* [PROBLEM TO WORK ON] Find every line in the data below that contains the word "format", and copy each of those lines.
---*---
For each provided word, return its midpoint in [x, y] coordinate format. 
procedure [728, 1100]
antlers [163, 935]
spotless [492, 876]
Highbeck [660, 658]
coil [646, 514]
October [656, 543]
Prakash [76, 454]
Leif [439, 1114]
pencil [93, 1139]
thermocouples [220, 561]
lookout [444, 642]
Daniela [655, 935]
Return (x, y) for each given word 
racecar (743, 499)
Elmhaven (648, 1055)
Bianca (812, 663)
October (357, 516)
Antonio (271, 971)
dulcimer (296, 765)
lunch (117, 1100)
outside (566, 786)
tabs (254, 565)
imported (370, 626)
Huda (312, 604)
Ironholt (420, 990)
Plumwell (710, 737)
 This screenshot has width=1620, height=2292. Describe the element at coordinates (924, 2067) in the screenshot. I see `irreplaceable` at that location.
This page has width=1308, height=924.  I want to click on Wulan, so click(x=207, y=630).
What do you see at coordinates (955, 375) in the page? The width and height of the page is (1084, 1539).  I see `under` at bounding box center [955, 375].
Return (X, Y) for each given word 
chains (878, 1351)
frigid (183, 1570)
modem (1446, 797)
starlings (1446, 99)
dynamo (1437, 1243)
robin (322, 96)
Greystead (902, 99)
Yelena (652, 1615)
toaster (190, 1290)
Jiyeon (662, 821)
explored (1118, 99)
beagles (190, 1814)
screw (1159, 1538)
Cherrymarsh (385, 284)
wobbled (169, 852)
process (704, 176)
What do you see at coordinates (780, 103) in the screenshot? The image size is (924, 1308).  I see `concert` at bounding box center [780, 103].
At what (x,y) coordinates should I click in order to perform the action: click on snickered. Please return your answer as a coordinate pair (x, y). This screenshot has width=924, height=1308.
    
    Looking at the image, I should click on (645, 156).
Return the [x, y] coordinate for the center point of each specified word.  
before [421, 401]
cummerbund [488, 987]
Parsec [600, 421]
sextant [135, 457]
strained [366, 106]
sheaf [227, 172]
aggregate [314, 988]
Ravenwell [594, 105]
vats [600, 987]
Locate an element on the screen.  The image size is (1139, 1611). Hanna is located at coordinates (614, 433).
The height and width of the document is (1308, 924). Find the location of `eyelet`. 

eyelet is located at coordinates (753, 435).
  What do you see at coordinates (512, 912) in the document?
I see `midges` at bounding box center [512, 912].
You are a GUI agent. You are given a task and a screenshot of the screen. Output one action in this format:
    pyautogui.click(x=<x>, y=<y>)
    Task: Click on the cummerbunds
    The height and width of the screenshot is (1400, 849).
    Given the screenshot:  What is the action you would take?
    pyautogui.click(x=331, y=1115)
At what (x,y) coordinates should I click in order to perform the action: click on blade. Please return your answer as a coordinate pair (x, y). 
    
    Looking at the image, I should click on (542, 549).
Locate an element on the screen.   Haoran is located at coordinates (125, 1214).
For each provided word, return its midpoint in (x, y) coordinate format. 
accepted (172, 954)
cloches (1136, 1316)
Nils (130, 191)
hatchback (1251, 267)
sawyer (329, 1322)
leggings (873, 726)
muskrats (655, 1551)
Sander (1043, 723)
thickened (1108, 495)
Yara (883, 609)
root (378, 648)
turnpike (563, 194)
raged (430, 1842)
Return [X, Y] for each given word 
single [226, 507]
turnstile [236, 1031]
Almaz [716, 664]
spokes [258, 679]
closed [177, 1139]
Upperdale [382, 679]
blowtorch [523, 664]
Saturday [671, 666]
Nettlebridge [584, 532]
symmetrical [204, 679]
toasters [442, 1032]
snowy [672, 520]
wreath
---*---
* [ANSWER TO THE TASK]
For each provided word, return its midpoint in [x, y] coordinate format. 
You are a GUI agent. You are given a task and a screenshot of the screen. Output one action in this format:
For each provided word, return its midpoint in (x, y) coordinate format. 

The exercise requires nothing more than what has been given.